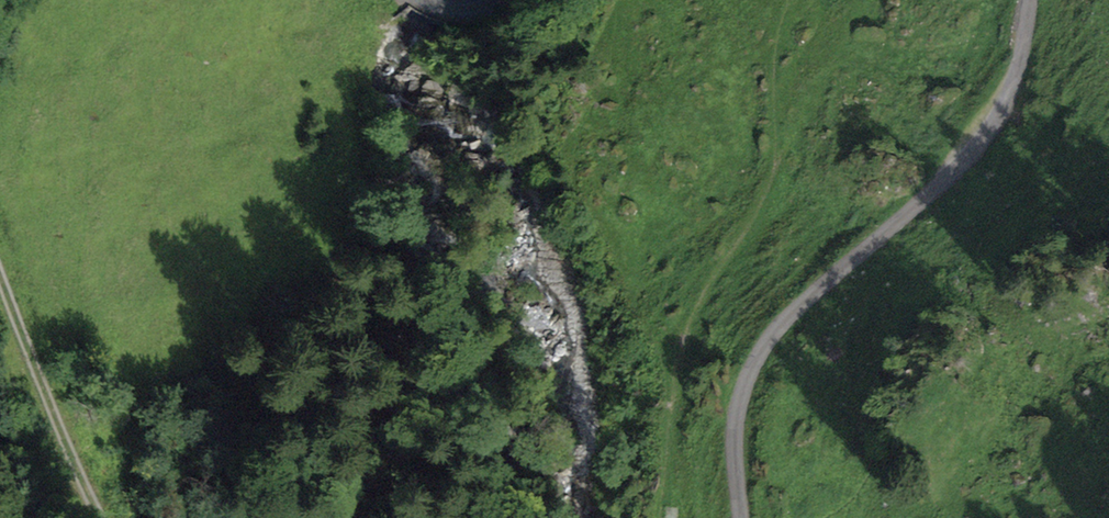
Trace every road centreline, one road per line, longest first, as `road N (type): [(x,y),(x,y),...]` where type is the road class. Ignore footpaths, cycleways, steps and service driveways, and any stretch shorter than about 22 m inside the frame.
road 1 (unclassified): [(1031,0),(1014,91),(993,122),(949,175),(785,316),(762,346),(739,400),(733,447),(740,517)]
road 2 (track): [(765,0),(756,76),(659,284),(655,517)]
road 3 (track): [(105,517),(73,461),(0,270)]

§ §

- [Work to complete] Set down all the data again exactly as above, pictures excluded.

- [Solution]
Trace every road centreline, one road per line, longest first, as `road N (type): [(x,y),(x,y),...]` where type is the road class. Ignore footpaths, cycleways, steps and service driveways, and any stretch shorter than about 22 m inside the frame.
road 1 (unclassified): [(1031,0),(1014,91),(993,122),(949,175),(785,316),(762,346),(739,400),(733,447),(740,517)]
road 2 (track): [(765,0),(756,76),(659,284),(655,517)]
road 3 (track): [(105,517),(73,461),(0,270)]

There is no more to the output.